> EXERCISE
Pull out each line of the records below that contains the string "smooth", matching case exactly.

> MATERIAL SUPPLIED

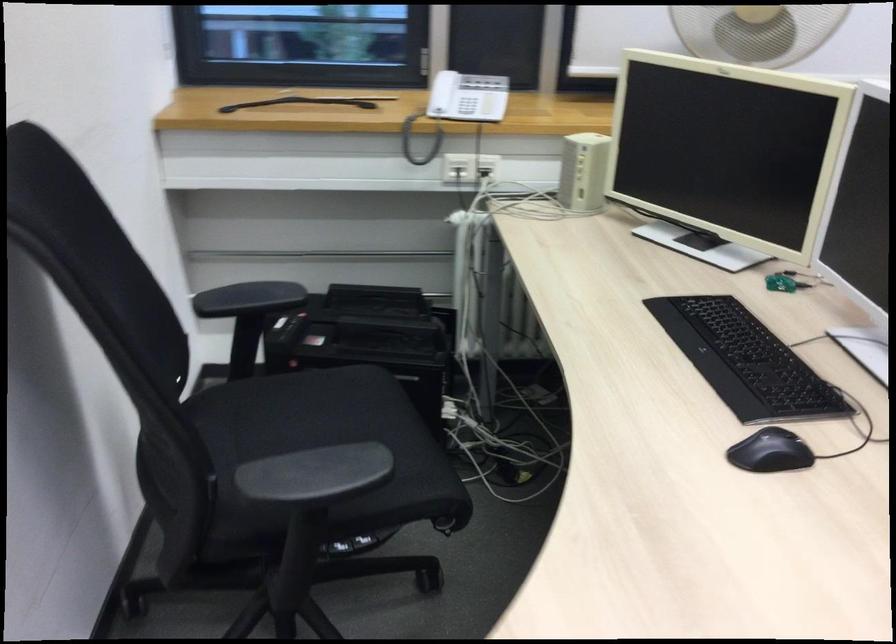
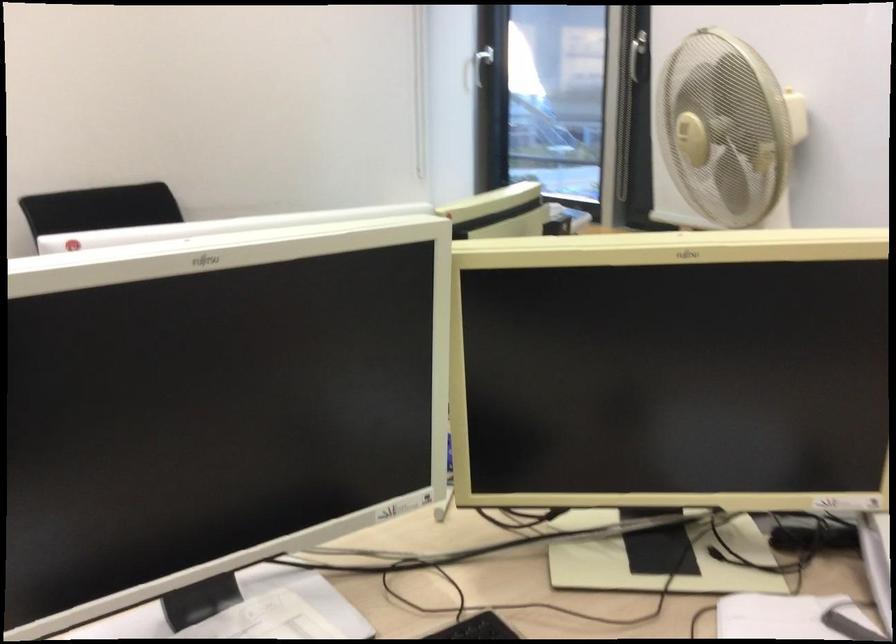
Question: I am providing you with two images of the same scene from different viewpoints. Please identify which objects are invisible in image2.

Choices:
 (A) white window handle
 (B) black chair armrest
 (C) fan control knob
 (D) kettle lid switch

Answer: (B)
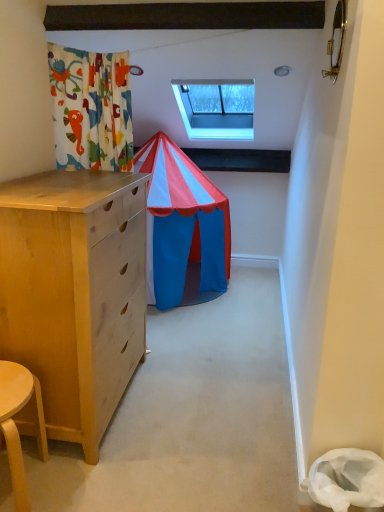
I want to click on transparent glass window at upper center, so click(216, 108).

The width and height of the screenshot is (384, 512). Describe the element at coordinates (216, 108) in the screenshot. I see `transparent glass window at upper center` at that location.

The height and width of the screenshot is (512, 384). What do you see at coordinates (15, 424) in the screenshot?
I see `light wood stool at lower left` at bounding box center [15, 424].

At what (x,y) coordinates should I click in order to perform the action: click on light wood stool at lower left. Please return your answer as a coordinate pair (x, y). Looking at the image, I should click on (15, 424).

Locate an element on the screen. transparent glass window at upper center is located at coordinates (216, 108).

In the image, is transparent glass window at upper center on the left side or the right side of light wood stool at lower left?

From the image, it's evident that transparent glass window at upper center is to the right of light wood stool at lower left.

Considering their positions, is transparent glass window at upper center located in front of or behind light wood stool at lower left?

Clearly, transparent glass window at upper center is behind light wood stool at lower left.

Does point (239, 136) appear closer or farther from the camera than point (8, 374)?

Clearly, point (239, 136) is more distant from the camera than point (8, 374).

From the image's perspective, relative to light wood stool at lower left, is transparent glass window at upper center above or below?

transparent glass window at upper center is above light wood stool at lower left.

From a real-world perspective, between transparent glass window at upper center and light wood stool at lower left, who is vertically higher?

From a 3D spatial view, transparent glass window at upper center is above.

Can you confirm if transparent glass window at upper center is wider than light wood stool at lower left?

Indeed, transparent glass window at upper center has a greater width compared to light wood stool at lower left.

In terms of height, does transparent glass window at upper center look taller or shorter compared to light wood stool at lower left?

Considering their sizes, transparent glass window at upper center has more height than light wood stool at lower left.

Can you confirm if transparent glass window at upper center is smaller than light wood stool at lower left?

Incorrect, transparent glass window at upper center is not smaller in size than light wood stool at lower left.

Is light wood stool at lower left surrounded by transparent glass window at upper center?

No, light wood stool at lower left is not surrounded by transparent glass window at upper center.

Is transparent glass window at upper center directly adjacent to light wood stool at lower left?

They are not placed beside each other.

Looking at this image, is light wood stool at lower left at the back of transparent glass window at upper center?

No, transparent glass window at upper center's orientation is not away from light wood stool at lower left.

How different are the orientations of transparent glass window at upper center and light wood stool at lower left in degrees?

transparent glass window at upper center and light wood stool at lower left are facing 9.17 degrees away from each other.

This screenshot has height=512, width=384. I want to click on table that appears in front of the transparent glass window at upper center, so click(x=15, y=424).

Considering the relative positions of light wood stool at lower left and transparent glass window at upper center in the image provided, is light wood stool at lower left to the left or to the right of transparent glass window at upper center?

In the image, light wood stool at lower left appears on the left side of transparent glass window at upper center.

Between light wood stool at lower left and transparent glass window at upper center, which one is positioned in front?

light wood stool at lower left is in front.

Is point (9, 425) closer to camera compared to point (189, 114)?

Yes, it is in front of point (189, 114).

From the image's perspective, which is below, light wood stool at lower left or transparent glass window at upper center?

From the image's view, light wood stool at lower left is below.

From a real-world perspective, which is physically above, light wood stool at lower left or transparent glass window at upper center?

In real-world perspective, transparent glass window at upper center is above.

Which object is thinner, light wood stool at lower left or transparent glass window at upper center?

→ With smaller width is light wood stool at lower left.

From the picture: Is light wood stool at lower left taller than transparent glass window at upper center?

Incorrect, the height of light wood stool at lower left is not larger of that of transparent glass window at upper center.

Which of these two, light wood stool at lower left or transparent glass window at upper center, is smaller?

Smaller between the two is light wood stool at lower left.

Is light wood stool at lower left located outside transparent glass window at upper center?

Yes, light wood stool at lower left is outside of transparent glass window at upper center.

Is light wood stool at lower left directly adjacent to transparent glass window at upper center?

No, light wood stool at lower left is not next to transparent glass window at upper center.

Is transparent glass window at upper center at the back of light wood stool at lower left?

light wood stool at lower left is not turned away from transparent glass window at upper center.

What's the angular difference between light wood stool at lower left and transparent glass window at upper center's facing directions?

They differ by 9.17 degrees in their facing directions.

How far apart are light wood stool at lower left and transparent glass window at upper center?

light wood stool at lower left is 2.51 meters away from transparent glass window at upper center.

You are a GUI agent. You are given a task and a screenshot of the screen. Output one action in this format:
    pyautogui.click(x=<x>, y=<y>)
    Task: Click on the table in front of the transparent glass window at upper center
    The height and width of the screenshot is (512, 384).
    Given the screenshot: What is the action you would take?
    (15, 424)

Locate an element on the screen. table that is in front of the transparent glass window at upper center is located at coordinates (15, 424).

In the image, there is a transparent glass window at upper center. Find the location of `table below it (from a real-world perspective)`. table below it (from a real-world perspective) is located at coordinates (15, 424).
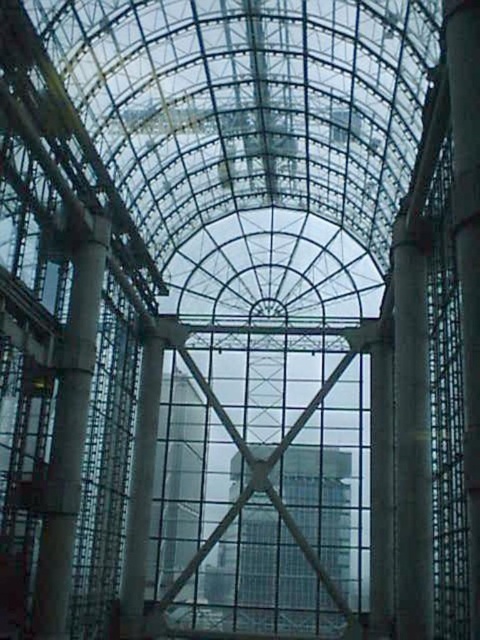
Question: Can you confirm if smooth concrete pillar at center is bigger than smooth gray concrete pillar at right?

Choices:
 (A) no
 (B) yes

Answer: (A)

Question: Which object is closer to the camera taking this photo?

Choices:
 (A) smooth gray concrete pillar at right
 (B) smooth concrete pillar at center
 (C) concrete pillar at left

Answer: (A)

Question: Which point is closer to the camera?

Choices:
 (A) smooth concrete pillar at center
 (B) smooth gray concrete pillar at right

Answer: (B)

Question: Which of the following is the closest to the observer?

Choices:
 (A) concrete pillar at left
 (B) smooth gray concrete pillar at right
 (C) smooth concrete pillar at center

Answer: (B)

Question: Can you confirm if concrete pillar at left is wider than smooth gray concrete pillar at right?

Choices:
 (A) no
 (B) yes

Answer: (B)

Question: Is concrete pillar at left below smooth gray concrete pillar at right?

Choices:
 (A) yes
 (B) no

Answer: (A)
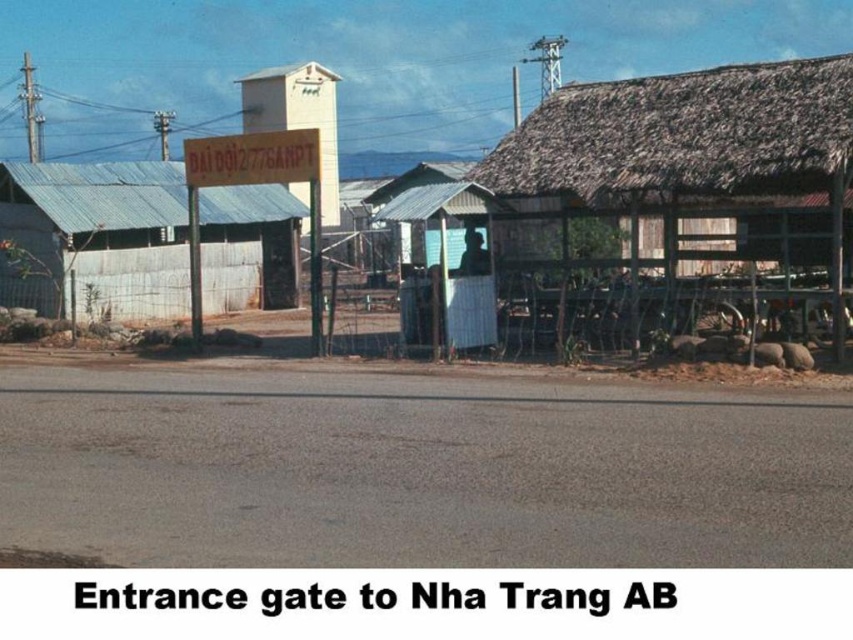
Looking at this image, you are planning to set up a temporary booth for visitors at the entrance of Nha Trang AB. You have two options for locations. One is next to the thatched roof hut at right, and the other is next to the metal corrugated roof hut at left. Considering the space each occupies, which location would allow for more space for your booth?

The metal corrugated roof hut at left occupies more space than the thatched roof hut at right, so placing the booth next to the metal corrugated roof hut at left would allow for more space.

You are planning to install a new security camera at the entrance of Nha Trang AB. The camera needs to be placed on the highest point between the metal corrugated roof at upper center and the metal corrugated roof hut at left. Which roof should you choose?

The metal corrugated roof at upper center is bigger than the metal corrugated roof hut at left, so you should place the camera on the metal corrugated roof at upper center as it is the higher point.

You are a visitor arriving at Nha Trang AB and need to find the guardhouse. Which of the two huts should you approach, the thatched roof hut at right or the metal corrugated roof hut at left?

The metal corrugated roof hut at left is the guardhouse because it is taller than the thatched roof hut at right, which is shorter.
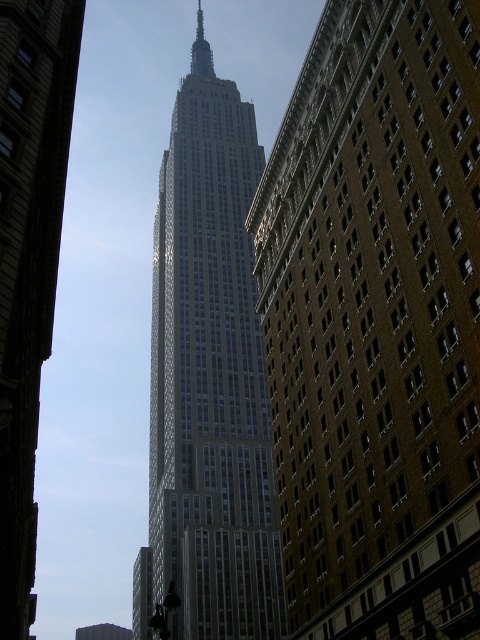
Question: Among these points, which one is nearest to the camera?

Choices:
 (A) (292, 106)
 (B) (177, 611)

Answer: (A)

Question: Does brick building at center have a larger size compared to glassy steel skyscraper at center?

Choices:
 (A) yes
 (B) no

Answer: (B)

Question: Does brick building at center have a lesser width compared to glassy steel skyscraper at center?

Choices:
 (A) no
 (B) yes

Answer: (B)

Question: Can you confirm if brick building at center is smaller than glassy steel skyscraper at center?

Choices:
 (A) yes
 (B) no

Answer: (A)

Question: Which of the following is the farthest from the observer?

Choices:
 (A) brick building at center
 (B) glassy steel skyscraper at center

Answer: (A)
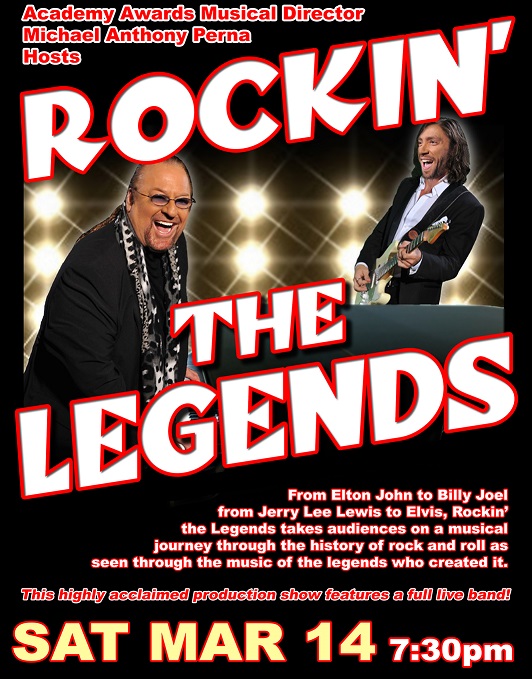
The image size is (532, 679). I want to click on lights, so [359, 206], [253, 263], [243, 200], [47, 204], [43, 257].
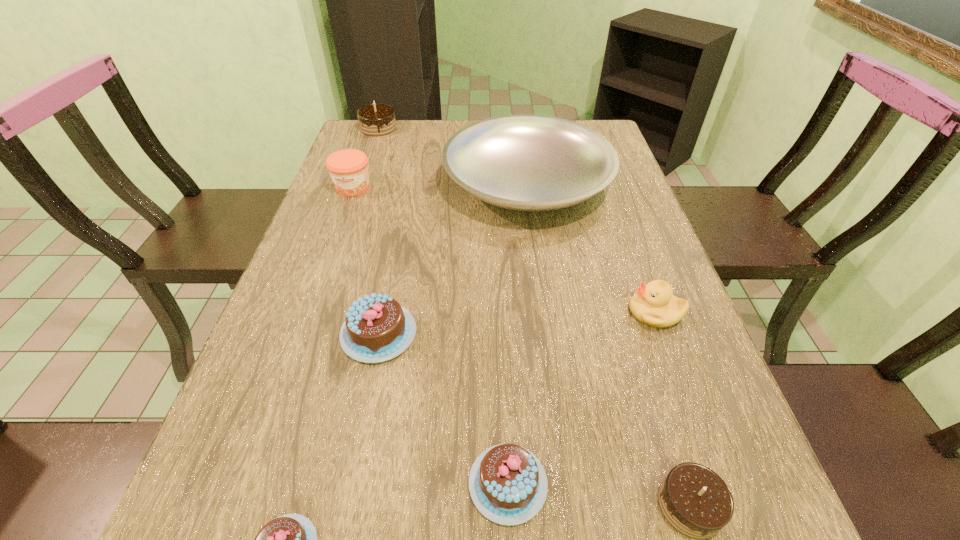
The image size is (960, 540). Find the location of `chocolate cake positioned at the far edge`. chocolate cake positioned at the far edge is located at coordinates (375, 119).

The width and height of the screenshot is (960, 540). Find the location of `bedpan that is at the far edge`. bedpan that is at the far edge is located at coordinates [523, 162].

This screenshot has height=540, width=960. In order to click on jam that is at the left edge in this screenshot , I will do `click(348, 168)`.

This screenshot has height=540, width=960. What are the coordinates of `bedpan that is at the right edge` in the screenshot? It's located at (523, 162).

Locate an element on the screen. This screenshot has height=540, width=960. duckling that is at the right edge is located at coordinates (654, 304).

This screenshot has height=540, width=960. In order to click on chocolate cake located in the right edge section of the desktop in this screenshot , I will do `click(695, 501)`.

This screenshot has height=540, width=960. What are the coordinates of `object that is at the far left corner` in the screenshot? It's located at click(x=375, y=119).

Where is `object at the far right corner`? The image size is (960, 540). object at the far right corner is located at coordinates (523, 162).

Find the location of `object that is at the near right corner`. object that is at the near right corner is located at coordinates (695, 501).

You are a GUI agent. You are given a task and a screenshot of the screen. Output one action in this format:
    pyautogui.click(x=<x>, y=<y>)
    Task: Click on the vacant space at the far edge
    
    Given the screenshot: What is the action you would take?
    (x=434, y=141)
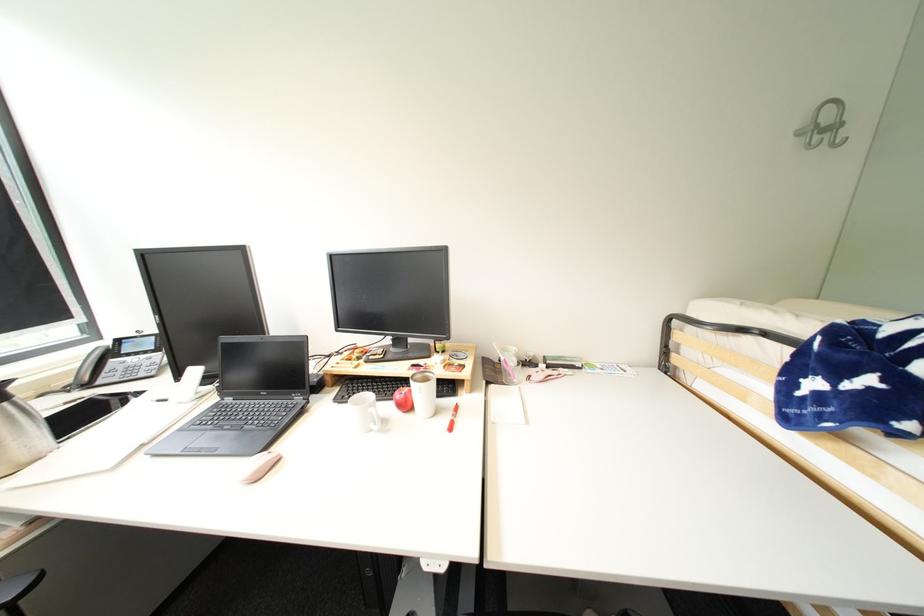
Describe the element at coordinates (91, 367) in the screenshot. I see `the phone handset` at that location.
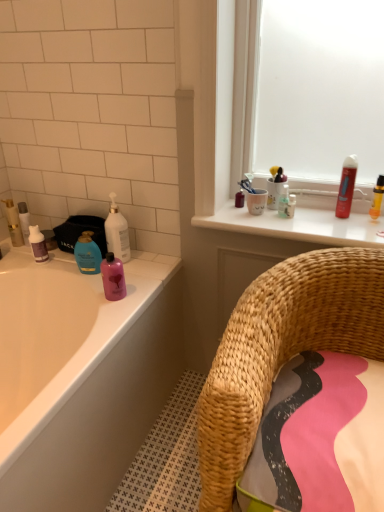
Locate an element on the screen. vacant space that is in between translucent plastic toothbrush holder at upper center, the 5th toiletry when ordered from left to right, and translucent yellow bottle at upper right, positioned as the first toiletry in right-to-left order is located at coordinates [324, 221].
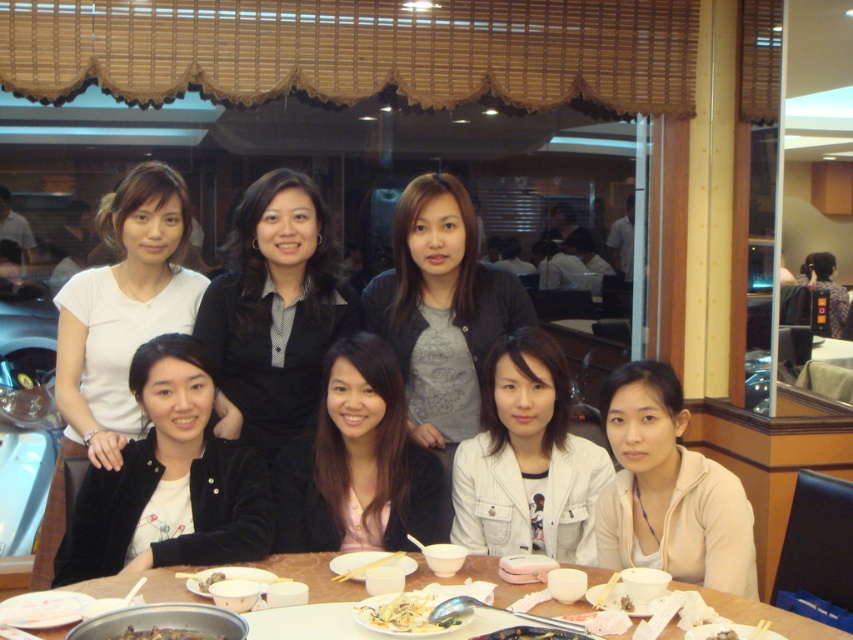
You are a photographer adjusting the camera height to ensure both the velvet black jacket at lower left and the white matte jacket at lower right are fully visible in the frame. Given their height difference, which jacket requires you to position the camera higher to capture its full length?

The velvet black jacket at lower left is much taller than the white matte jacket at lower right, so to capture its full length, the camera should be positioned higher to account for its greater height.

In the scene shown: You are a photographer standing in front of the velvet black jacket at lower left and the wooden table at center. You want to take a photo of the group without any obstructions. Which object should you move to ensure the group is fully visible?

> SOLUTION BELOW
Question: Can you confirm if smooth concrete pillar at center is bigger than smooth gray concrete pillar at right?
 (A) smooth gray concrete pillar at right
 (B) smooth concrete pillar at center
 (A) smooth concrete pillar at center
 (B) smooth gray concrete pillar at right
 (B) smooth gray concrete pillar at right
 (C) smooth concrete pillar at center
Question: Can you confirm if concrete pillar at left is wider than smooth gray concrete pillar at right?
Question: Is concrete pillar at left below smooth gray concrete pillar at right?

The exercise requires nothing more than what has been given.